*Directive*: Skip the pictures. Give all the data again exactly.

*Input material*:
++++++++++++++++++++

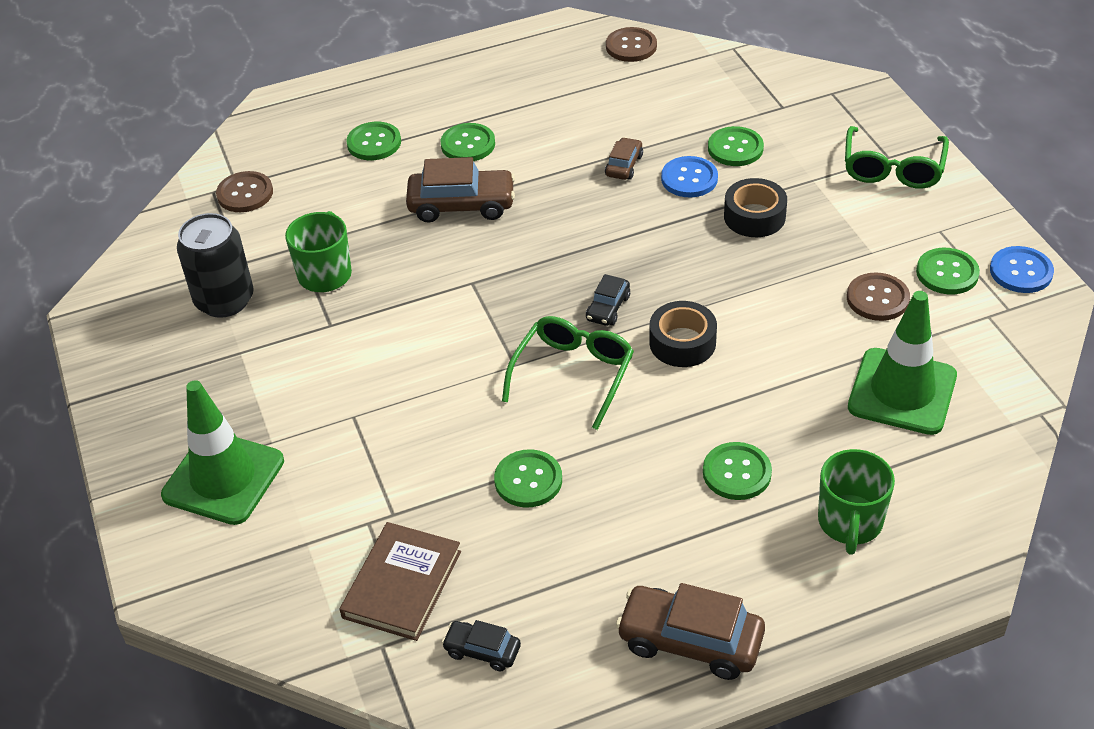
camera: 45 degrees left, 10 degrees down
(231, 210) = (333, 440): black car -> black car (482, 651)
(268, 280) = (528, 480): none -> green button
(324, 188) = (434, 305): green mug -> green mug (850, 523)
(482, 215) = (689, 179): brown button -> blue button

++++++++++++++++++++

*The completed task*:
camera: 45 degrees left, 10 degrees down
(231, 210) = (333, 440): black car -> black car (482, 651)
(268, 280) = (528, 480): none -> green button
(324, 188) = (434, 305): green mug -> green mug (850, 523)
(482, 215) = (689, 179): brown button -> blue button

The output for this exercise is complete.